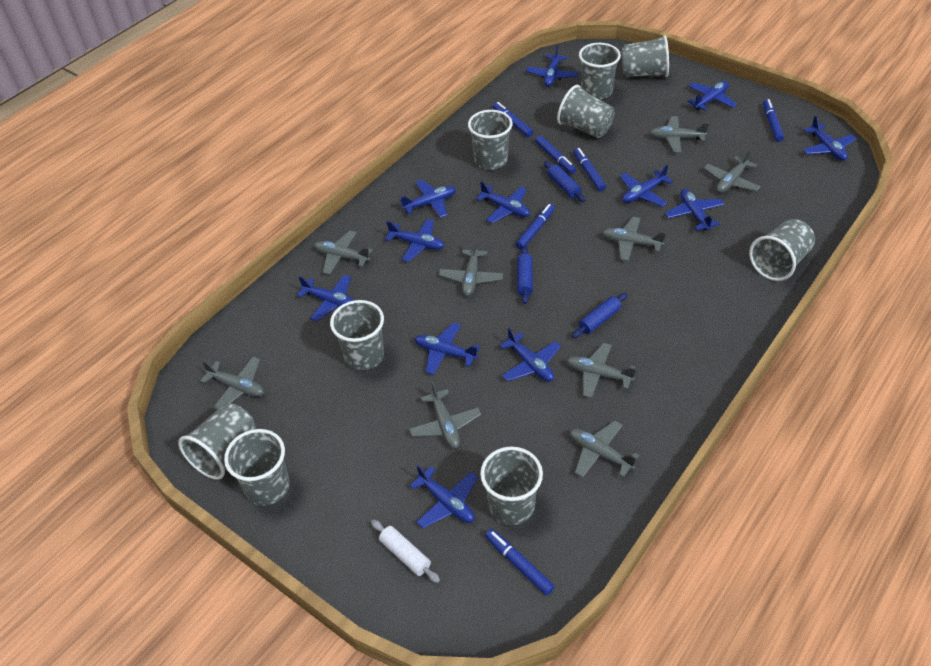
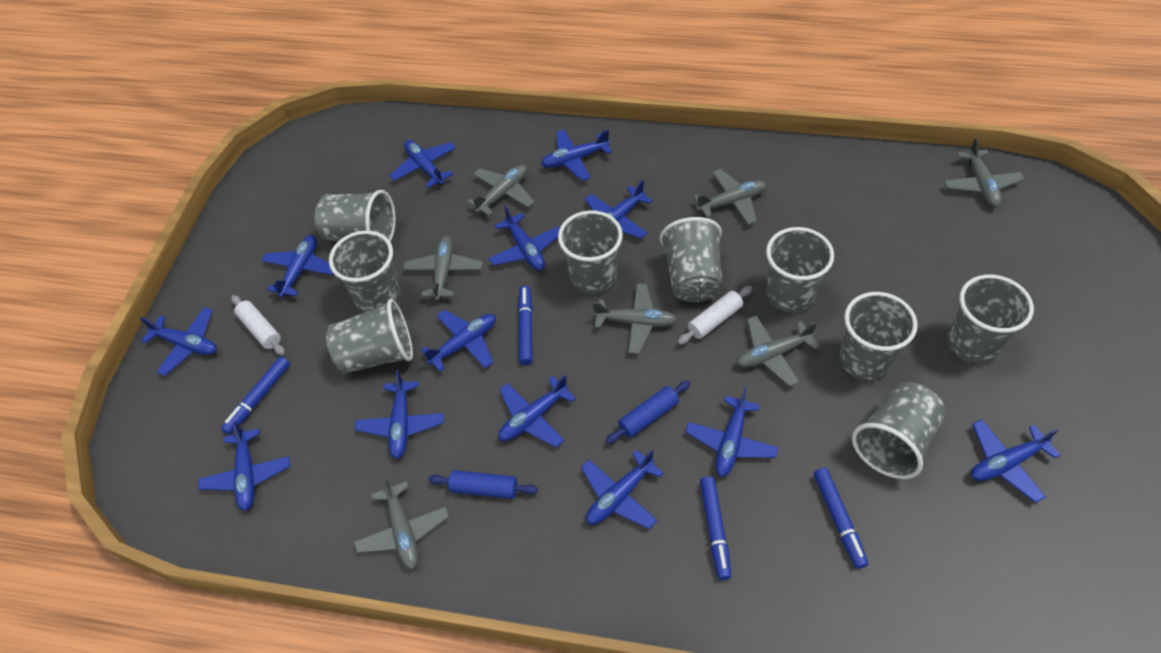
blue marker: 6 -> 4
blue plane: 12 -> 13
blue rolling pin: 3 -> 2
grey plane: 9 -> 7
white rolling pin: 1 -> 2

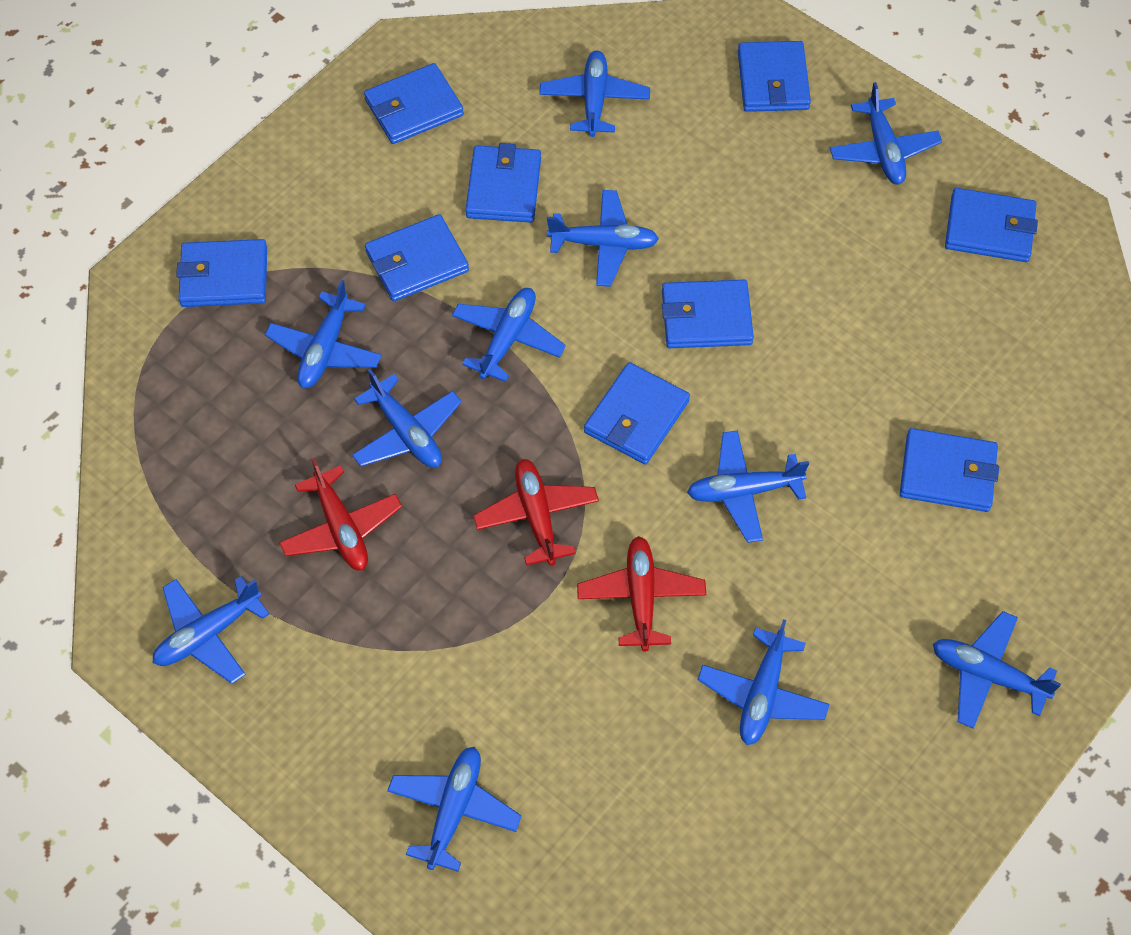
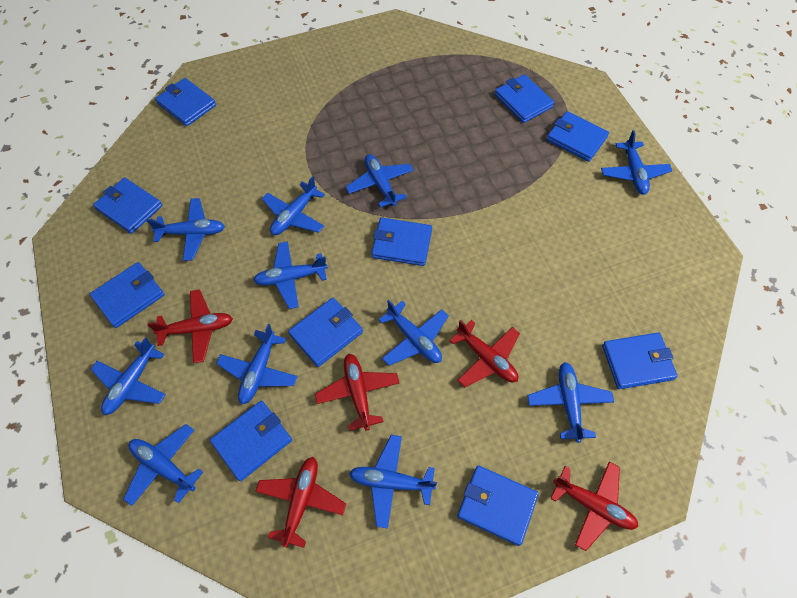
blue wallet: 9 -> 10
red plane: 3 -> 5

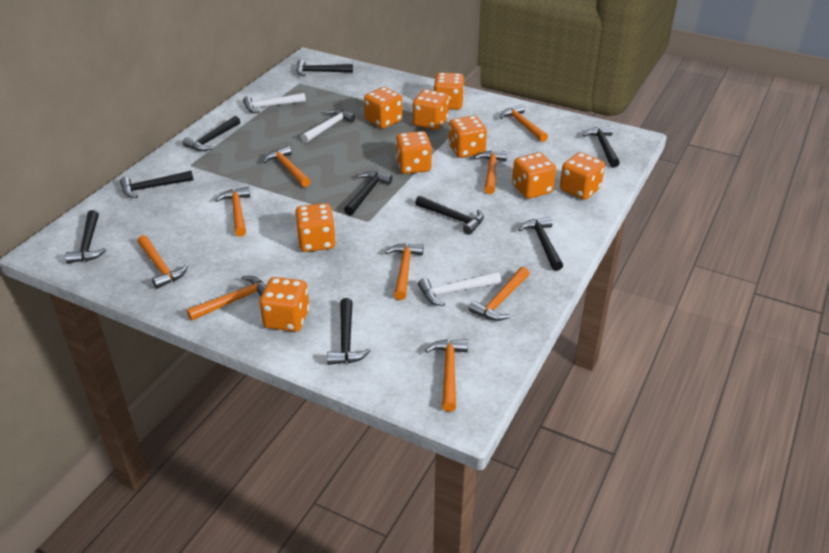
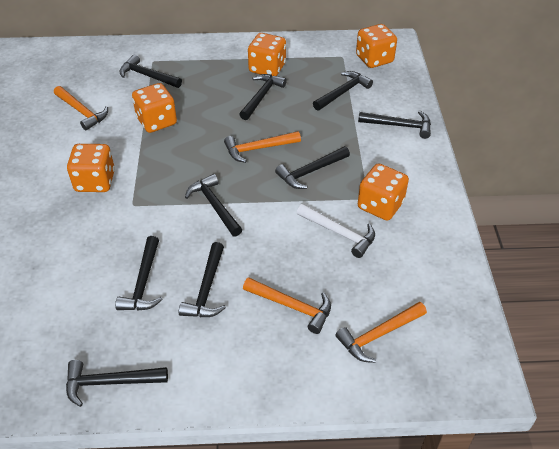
orange dice: 9 -> 5
orange hammer: 9 -> 4
white hammer: 3 -> 1

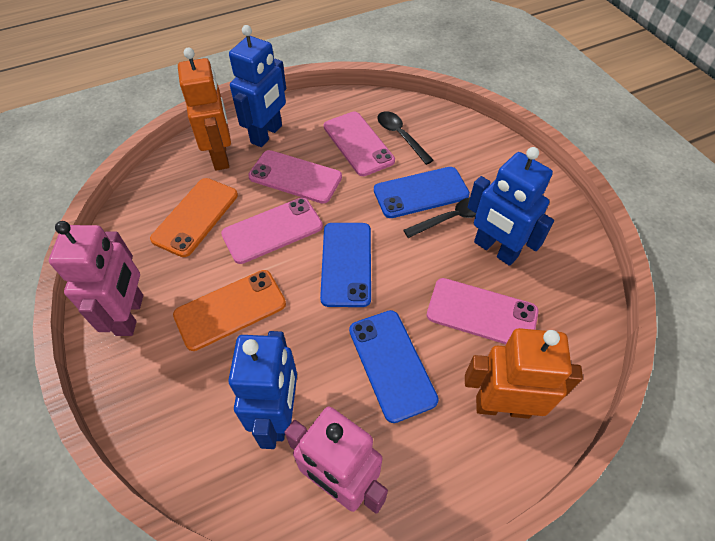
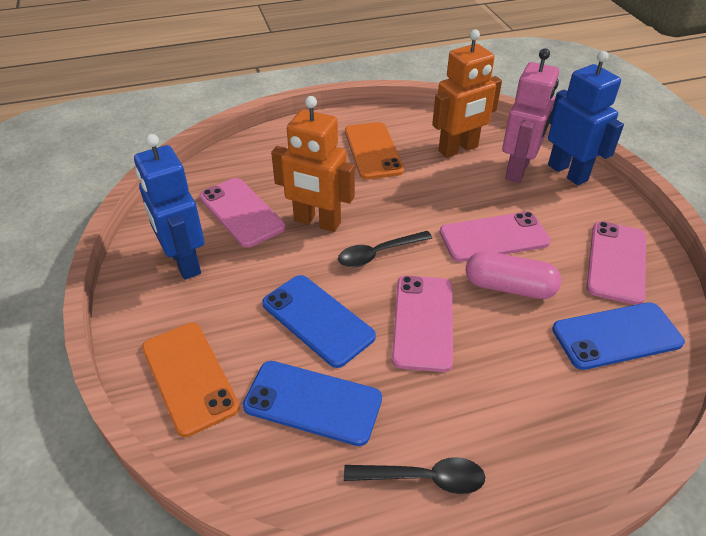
blue robot: 3 -> 2
pink capsule: 0 -> 1
pink robot: 2 -> 1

**What this task involves:**
Take the line containing "orange hammer: 9 -> 4" and every line after it through the end of the data, and write them out exactly, with no pictures.

**Result of the task:**
orange hammer: 9 -> 4
white hammer: 3 -> 1

blue robot: 3 -> 2
pink capsule: 0 -> 1
pink robot: 2 -> 1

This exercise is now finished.